EXERCISE GOAL
Print the lines below from the line with "tan plate E4 level 1 -> tan plate G4 level 1" to the line with "pink cone H6 level 1 -> pink cone C8 level 1" exactly, keeping both ends, and print no pictures.

--*--

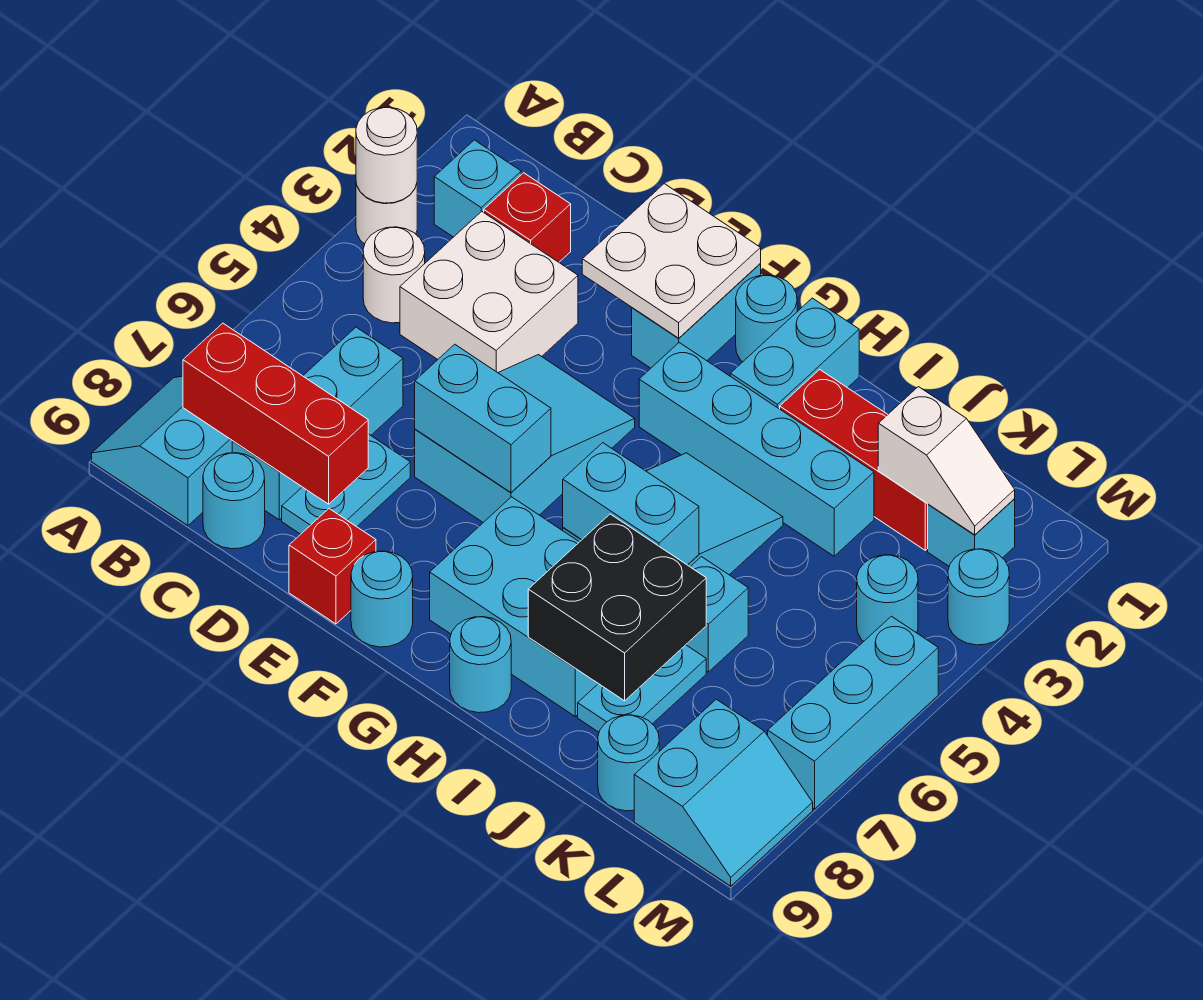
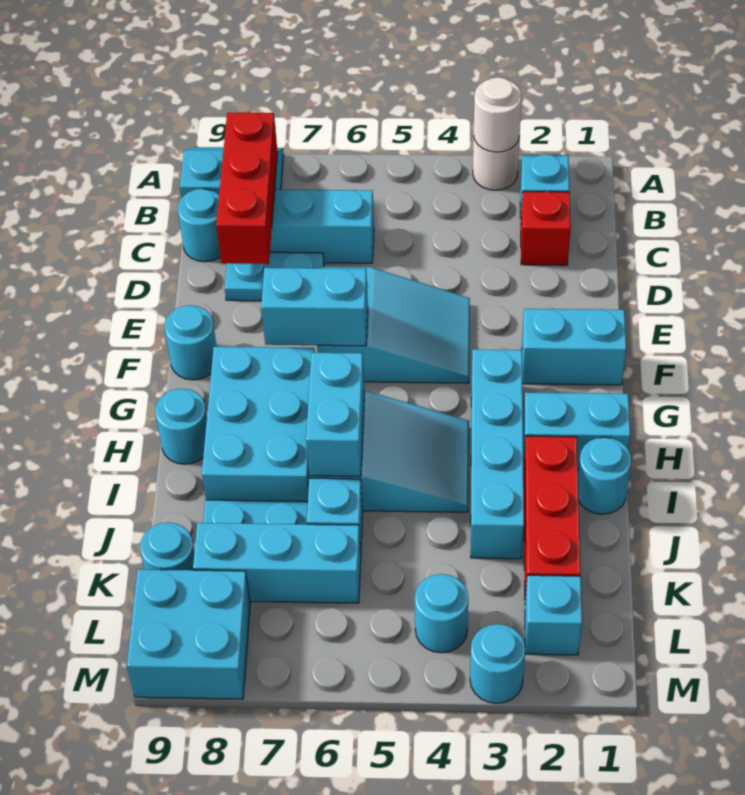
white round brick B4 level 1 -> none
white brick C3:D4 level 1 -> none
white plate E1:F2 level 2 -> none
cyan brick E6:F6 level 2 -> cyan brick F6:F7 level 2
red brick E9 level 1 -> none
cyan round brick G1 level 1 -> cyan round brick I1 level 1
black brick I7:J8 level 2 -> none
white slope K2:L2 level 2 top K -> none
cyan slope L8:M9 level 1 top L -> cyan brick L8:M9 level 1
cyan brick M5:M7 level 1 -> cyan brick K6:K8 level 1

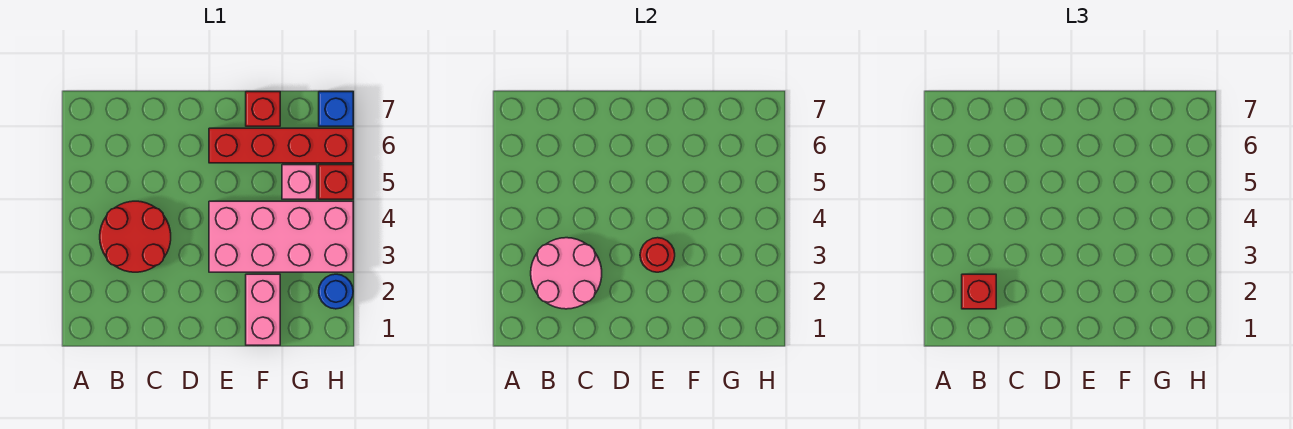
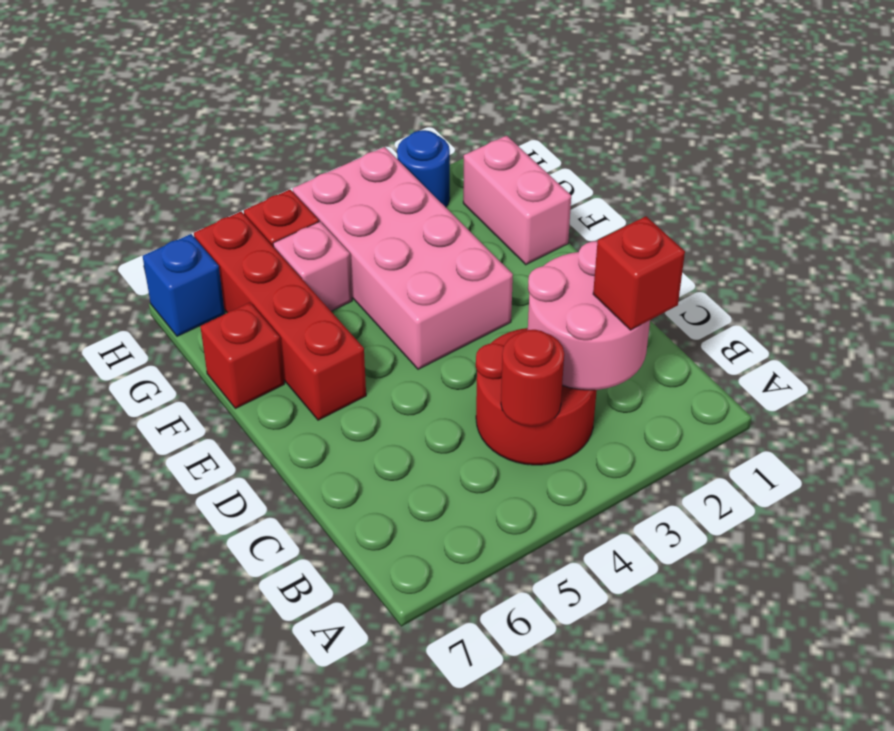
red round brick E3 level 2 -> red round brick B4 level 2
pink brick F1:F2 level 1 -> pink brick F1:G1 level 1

--*--

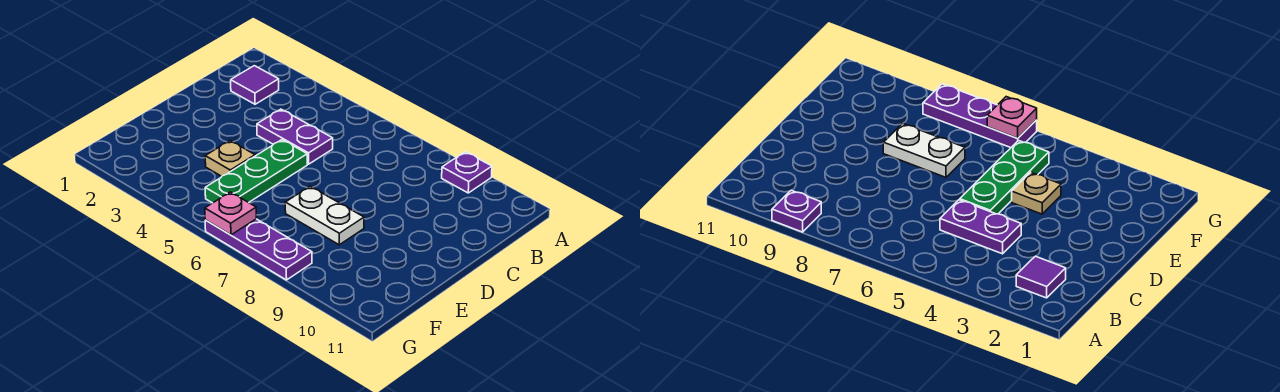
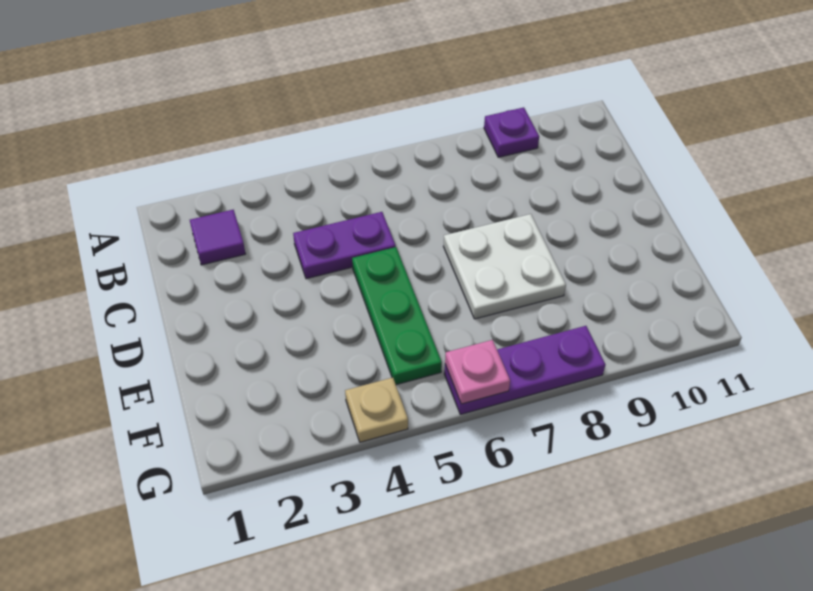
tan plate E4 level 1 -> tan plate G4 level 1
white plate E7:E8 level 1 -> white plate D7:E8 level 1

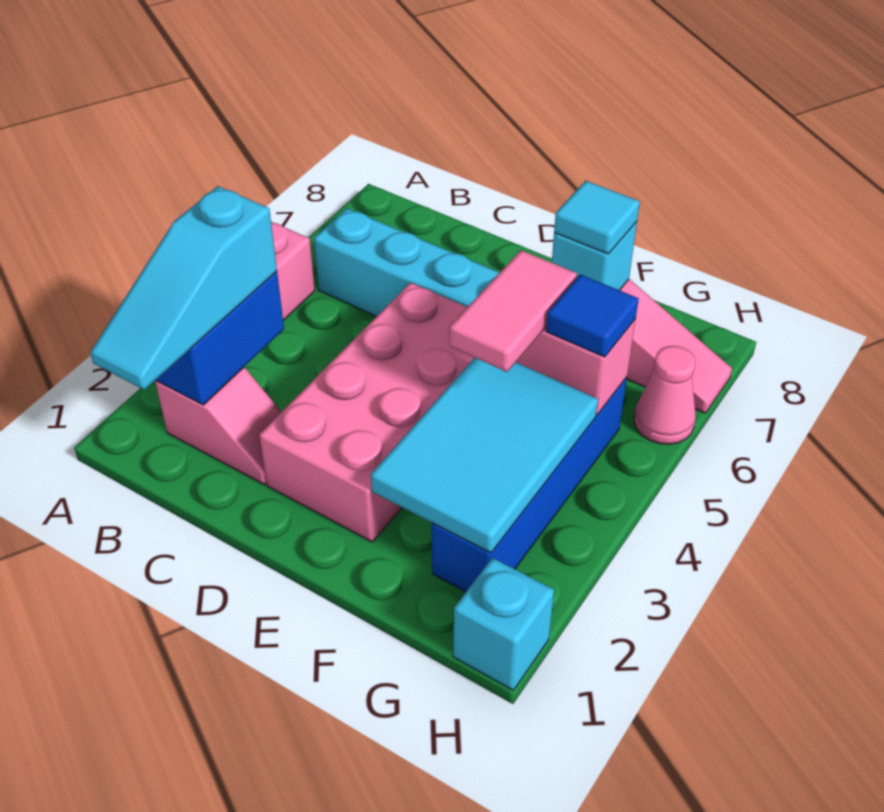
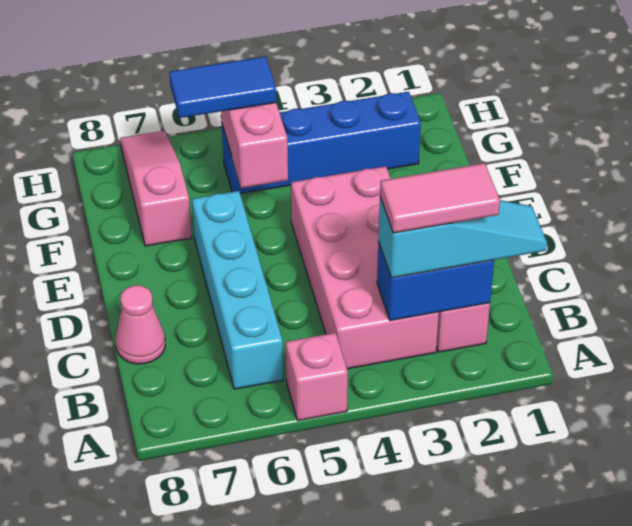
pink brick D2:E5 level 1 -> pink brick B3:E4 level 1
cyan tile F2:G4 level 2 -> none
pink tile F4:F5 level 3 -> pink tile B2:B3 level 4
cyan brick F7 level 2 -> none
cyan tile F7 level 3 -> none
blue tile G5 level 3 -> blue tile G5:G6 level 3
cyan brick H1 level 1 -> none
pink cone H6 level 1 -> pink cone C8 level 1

--*--

WORKED SOLUTION
tan plate E4 level 1 -> tan plate G4 level 1
white plate E7:E8 level 1 -> white plate D7:E8 level 1

pink brick D2:E5 level 1 -> pink brick B3:E4 level 1
cyan tile F2:G4 level 2 -> none
pink tile F4:F5 level 3 -> pink tile B2:B3 level 4
cyan brick F7 level 2 -> none
cyan tile F7 level 3 -> none
blue tile G5 level 3 -> blue tile G5:G6 level 3
cyan brick H1 level 1 -> none
pink cone H6 level 1 -> pink cone C8 level 1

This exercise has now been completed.